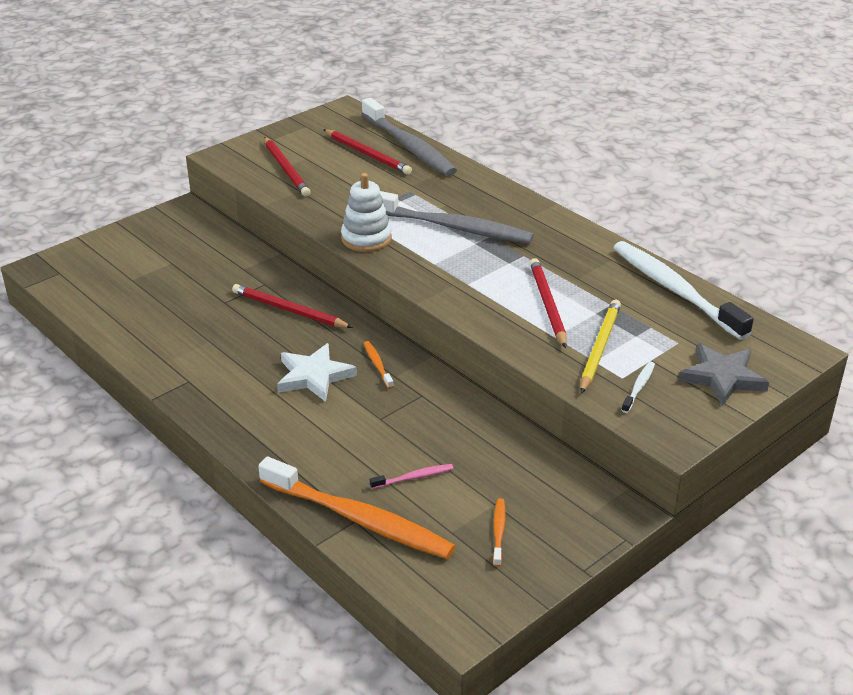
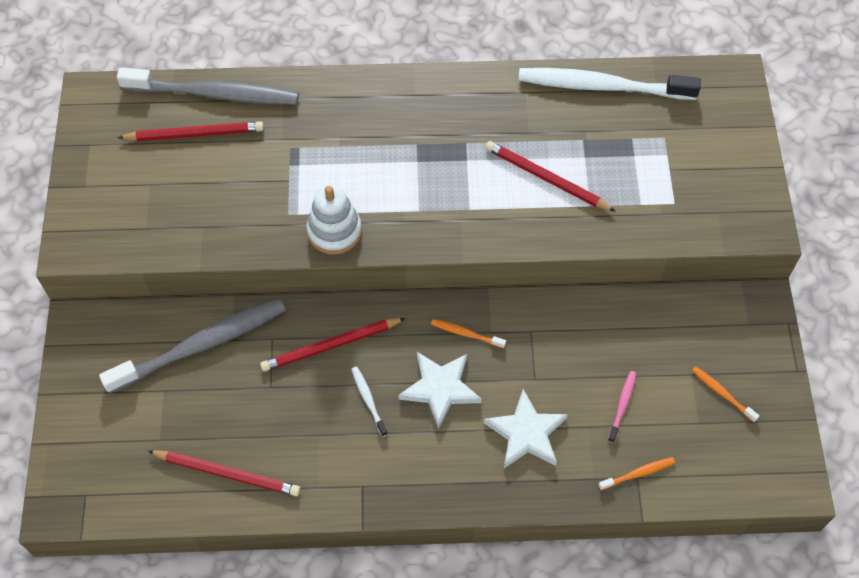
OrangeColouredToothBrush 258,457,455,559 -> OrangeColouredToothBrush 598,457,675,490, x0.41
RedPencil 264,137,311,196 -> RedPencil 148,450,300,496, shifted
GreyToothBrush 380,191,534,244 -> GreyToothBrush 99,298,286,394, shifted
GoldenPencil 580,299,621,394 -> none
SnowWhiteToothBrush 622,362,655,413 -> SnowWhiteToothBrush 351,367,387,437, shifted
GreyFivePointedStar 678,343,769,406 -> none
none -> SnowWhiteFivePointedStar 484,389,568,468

★ ★ ★ ★

_PROBLEM DETAILS_: Only one span of lines is wanted: the line with "GreyFivePointedStar 678,343,769,406 -> none" and every line after it to the end of the entries, output exactly.

_ANSWER TO THE EXERCISE_:
GreyFivePointedStar 678,343,769,406 -> none
none -> SnowWhiteFivePointedStar 484,389,568,468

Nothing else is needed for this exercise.